[[ Provided material open ]]

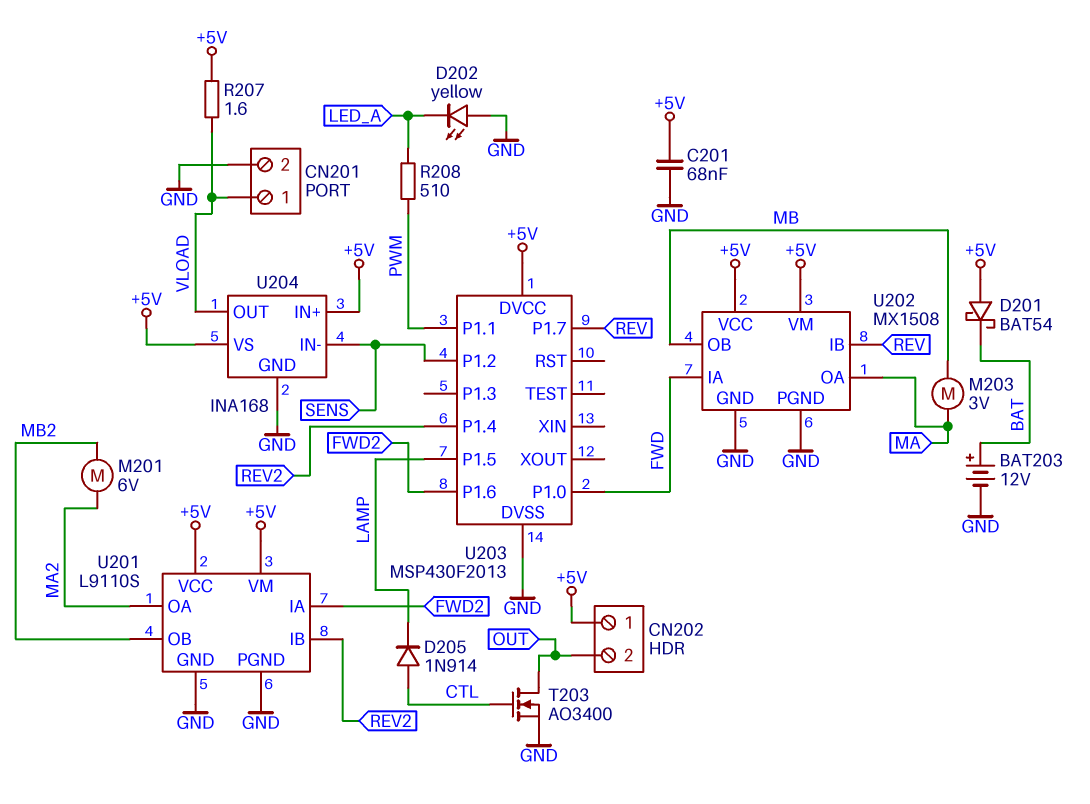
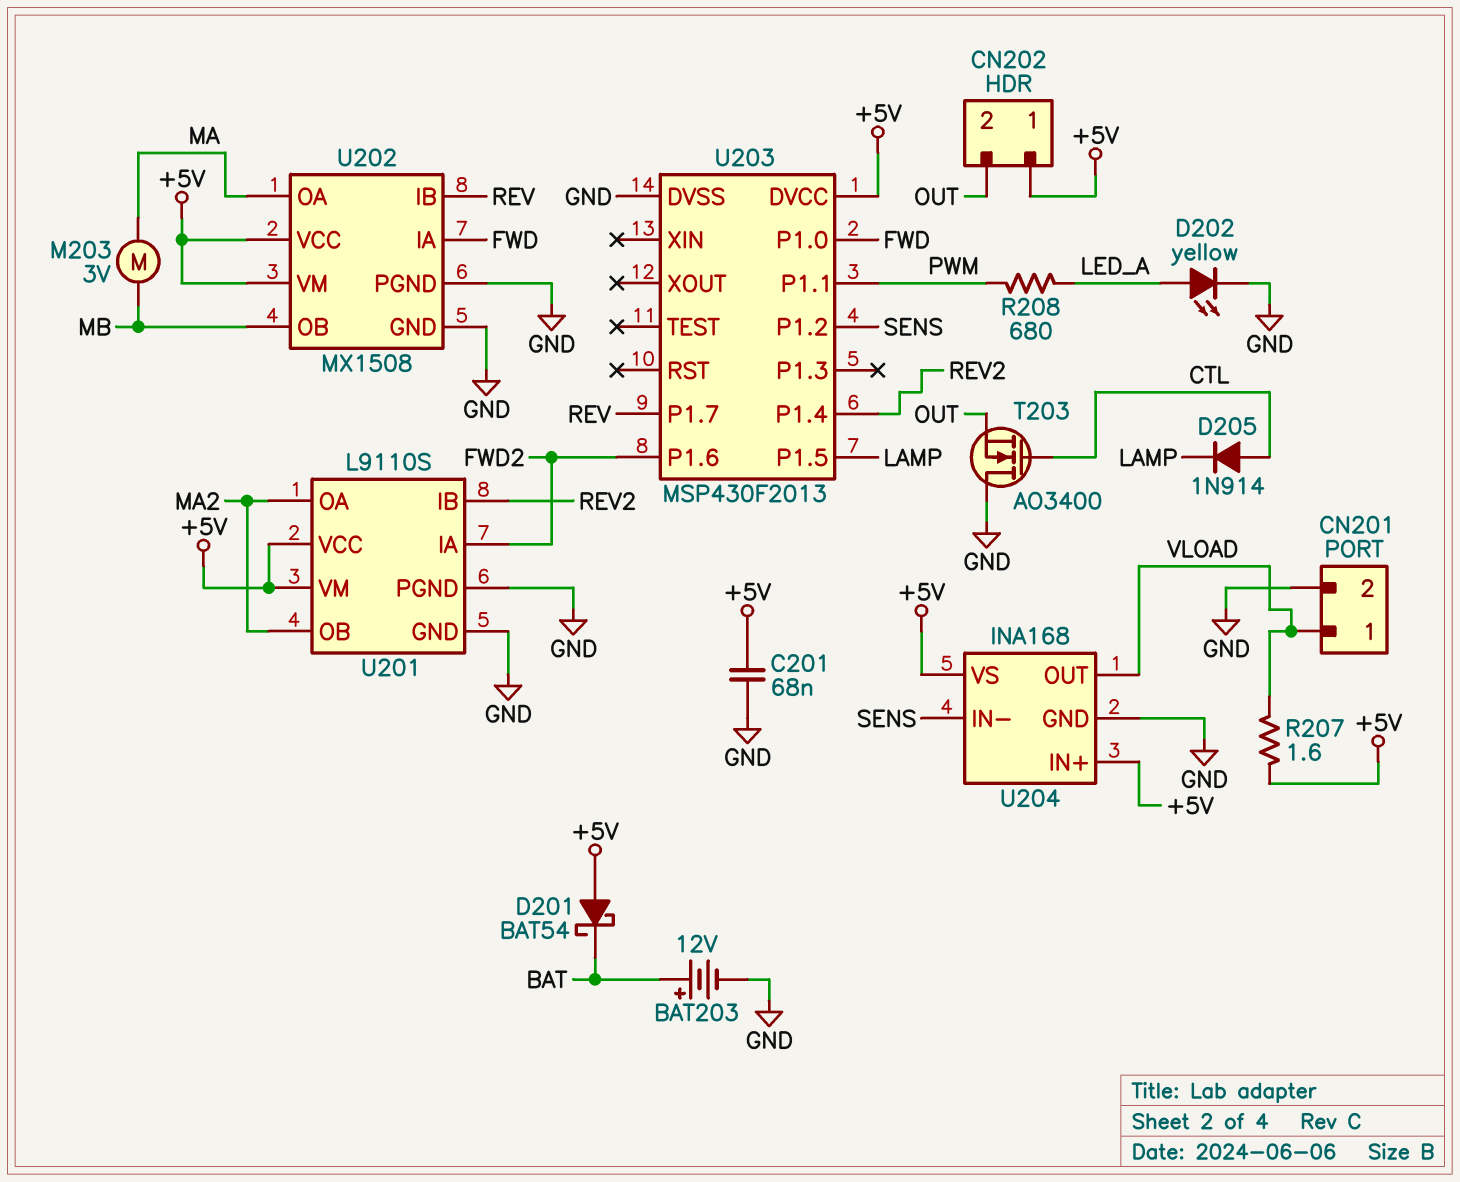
D202: LED yellow (A GND, K LED_A) -> LED yellow (A LED_A, K GND)
M201: motor 6V (MA2, MB2) -> none
R208: 510 (LED_A, PWM) -> 680 (LED_A, PWM)
T203: NMOS AO3400 (G CTL, D OUT, S GND) -> NMOS AO3400 (G CTL, D GND, S OUT)
U201 pin OB: MB2 -> MA2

[[ Provided material closed ]]

## What the task asks
What you write should match the entries exactly, except that the pictures are dropped.

## Answer space
D202: LED yellow (A GND, K LED_A) -> LED yellow (A LED_A, K GND)
M201: motor 6V (MA2, MB2) -> none
R208: 510 (LED_A, PWM) -> 680 (LED_A, PWM)
T203: NMOS AO3400 (G CTL, D OUT, S GND) -> NMOS AO3400 (G CTL, D GND, S OUT)
U201 pin OB: MB2 -> MA2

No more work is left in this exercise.